**Given material:**
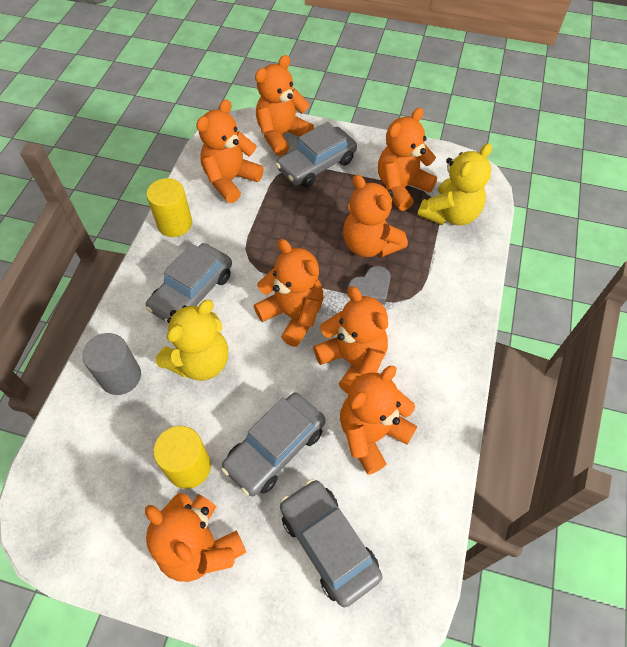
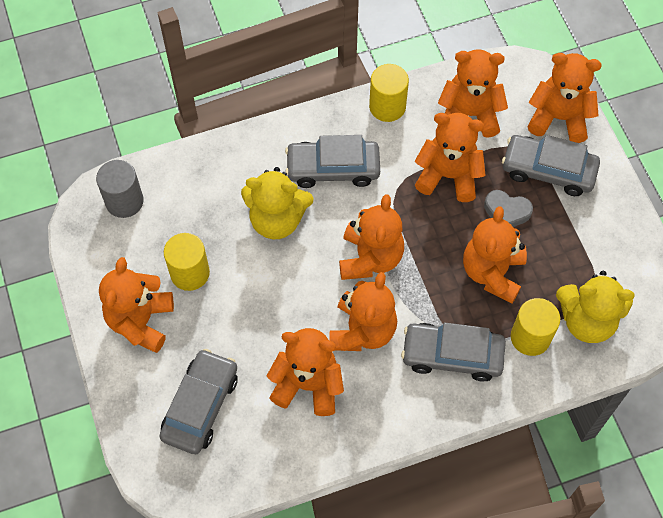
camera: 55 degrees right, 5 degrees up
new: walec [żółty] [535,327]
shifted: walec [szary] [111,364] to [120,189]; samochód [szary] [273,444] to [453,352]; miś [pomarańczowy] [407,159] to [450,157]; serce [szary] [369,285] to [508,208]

**Task directions:**
Reproduce the data word for word without its images.

**Your response:**
camera: 55 degrees right, 5 degrees up
new: walec [żółty] [535,327]
shifted: walec [szary] [111,364] to [120,189]; samochód [szary] [273,444] to [453,352]; miś [pomarańczowy] [407,159] to [450,157]; serce [szary] [369,285] to [508,208]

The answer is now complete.